* [AIM]:
Gather every line in the items below that contains the string "grace", and copy each one out in full.

(Dataset excerpt)
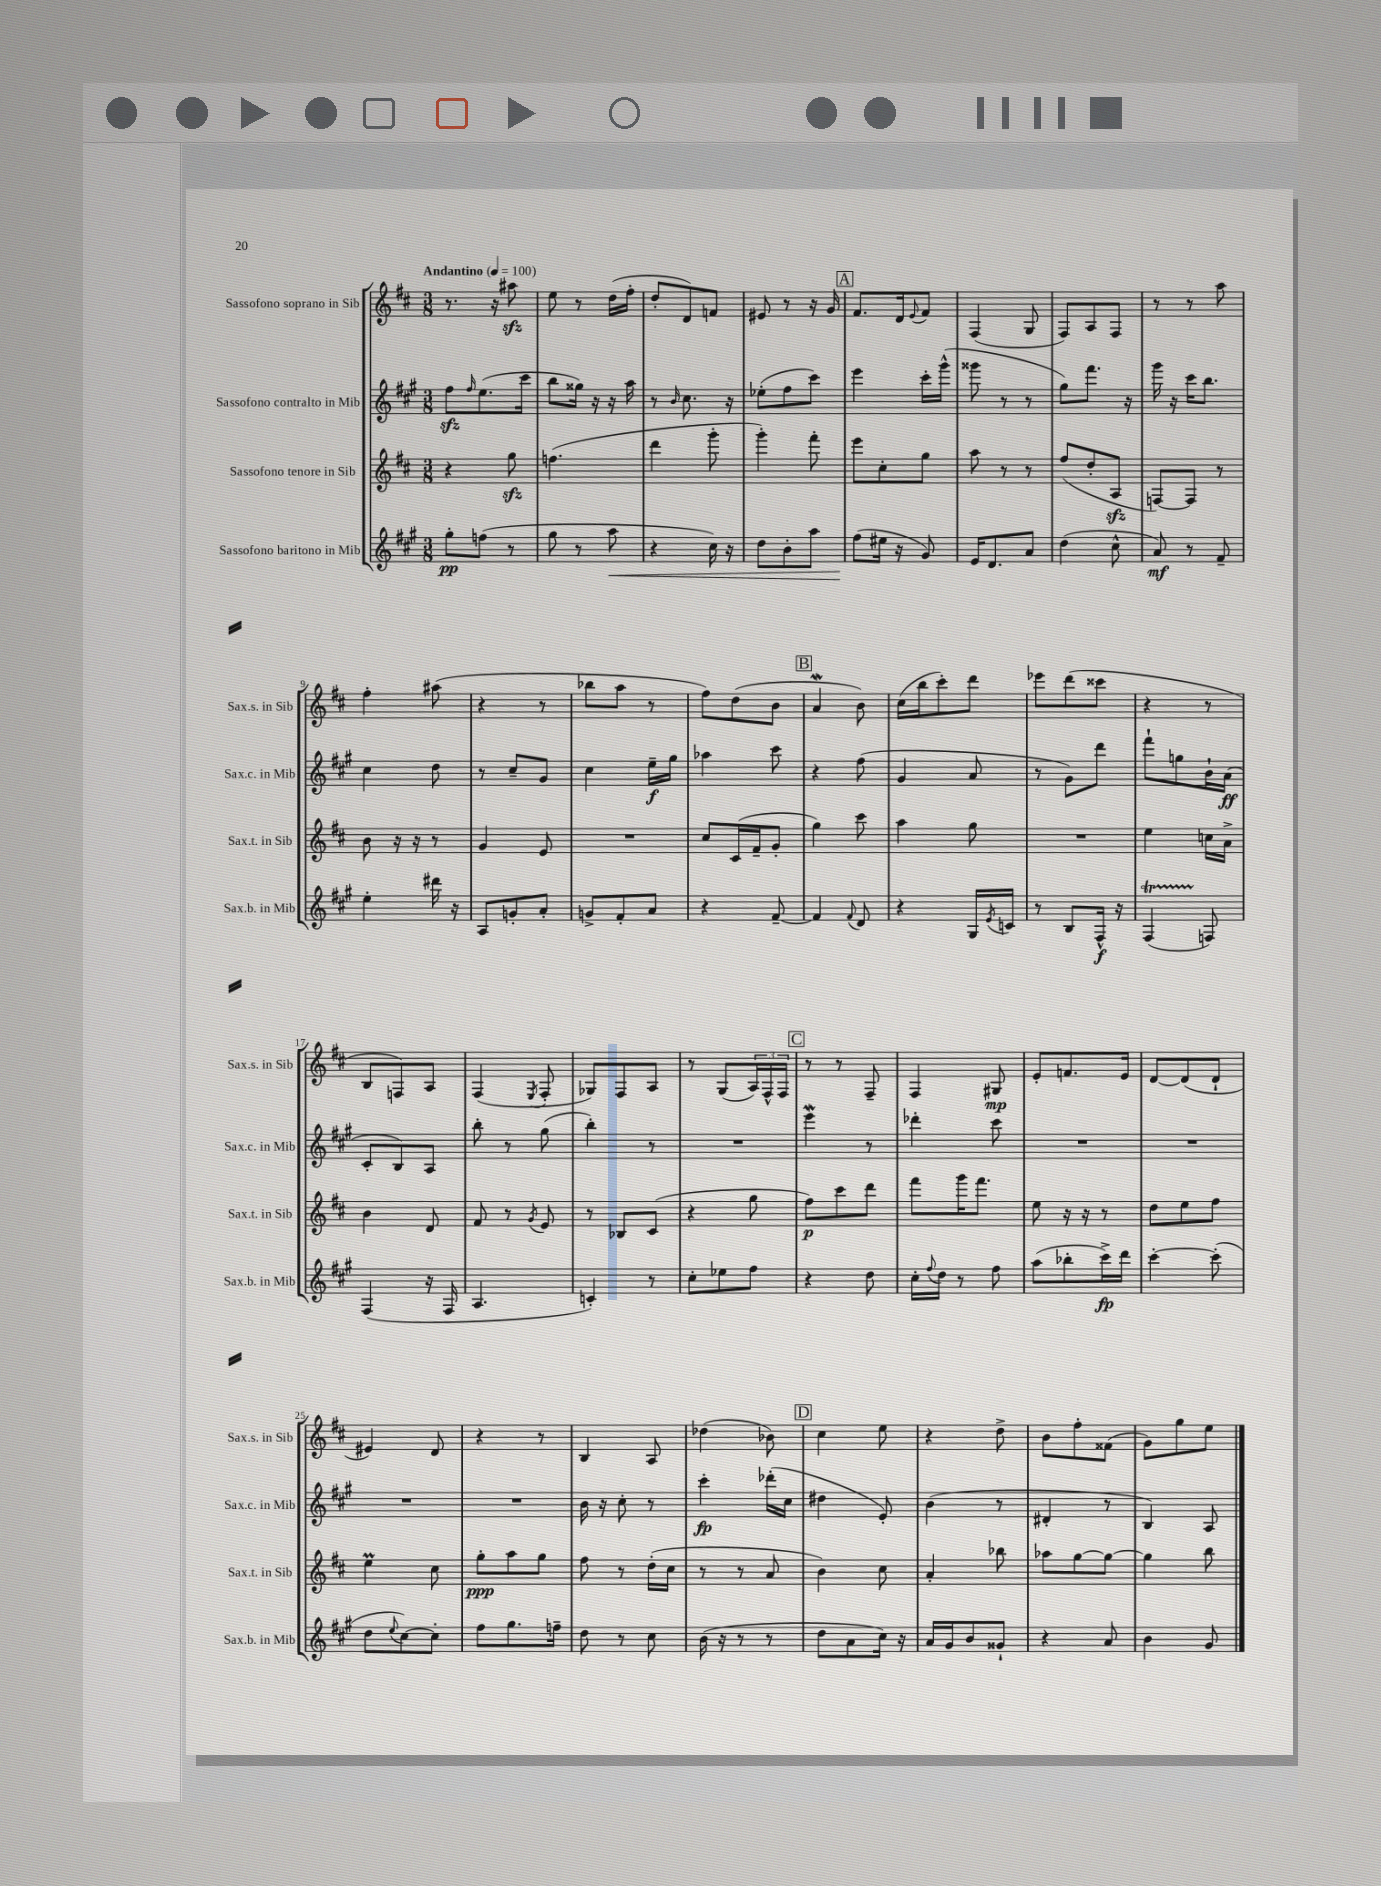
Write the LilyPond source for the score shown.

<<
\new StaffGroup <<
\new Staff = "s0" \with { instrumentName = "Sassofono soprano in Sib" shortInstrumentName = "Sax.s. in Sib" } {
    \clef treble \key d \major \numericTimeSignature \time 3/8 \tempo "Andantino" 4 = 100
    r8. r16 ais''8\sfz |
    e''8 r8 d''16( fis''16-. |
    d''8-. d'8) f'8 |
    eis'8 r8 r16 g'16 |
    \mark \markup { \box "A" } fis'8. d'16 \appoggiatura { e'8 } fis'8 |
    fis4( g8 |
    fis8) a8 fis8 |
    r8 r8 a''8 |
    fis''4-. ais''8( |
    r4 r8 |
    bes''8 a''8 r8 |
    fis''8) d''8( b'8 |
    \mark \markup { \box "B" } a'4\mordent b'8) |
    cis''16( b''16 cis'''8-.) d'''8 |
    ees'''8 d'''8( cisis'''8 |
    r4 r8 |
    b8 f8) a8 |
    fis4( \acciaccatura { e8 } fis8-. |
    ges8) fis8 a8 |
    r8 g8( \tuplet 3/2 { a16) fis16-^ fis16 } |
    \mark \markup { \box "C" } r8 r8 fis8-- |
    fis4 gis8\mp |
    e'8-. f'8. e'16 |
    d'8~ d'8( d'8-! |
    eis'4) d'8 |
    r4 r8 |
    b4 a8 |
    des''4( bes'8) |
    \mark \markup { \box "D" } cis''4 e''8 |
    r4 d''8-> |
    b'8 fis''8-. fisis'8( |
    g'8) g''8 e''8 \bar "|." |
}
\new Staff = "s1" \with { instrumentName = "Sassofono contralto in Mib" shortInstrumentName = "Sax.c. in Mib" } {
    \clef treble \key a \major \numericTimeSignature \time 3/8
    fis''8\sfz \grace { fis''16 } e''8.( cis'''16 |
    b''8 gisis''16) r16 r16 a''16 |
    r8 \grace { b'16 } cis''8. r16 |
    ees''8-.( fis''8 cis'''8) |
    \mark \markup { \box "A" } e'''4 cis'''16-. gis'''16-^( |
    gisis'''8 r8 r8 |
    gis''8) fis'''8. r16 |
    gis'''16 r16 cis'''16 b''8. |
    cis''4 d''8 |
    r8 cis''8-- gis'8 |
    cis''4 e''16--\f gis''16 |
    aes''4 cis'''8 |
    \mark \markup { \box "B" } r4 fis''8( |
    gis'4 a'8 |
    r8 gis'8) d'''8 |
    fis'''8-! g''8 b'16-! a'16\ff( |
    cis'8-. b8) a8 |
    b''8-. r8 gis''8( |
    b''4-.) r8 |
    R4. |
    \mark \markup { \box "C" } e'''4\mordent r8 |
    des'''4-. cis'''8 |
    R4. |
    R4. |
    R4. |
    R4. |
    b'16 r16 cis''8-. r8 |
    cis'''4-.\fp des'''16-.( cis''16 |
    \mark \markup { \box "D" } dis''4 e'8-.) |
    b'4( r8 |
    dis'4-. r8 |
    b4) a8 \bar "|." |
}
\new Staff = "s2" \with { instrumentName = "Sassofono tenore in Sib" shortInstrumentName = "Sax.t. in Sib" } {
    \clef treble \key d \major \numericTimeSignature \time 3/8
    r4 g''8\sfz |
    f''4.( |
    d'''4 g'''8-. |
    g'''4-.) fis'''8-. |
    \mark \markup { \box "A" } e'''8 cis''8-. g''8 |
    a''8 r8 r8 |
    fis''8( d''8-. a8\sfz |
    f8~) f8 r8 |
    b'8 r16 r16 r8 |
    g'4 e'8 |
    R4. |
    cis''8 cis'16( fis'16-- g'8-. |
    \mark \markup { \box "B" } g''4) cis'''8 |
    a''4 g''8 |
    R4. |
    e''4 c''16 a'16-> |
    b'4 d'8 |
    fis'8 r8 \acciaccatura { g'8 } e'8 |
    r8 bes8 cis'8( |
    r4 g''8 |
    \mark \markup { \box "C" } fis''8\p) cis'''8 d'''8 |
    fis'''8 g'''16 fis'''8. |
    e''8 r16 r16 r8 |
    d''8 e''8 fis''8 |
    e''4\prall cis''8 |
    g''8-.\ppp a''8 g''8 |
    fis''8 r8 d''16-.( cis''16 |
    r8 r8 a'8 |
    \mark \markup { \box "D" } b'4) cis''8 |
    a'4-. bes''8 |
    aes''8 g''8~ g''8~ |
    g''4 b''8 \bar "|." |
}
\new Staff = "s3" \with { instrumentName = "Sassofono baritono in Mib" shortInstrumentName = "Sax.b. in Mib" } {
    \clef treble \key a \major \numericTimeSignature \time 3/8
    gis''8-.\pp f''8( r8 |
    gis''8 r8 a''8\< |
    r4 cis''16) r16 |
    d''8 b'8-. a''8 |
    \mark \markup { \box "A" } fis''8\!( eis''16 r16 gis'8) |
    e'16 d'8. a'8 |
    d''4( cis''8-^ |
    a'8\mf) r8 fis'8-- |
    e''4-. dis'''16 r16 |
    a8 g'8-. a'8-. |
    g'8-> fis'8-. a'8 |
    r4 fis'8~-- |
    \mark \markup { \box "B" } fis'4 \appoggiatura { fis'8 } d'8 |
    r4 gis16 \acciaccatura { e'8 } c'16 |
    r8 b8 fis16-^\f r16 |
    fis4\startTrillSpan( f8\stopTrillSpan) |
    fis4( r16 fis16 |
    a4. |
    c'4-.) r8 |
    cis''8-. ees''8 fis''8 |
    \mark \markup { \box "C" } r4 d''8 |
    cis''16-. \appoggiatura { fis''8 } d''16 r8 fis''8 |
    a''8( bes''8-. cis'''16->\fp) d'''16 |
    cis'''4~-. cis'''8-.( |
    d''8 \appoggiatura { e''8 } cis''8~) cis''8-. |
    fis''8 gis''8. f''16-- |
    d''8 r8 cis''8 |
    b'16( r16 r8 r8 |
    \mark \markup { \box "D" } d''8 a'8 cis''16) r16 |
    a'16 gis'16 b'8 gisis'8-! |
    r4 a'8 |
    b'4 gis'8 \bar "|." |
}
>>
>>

* [TASK RESULT]:
    fis''8\sfz \grace { fis''16 } e''8.( cis'''16 |
    r8 \grace { b'16 } cis''8. r16 |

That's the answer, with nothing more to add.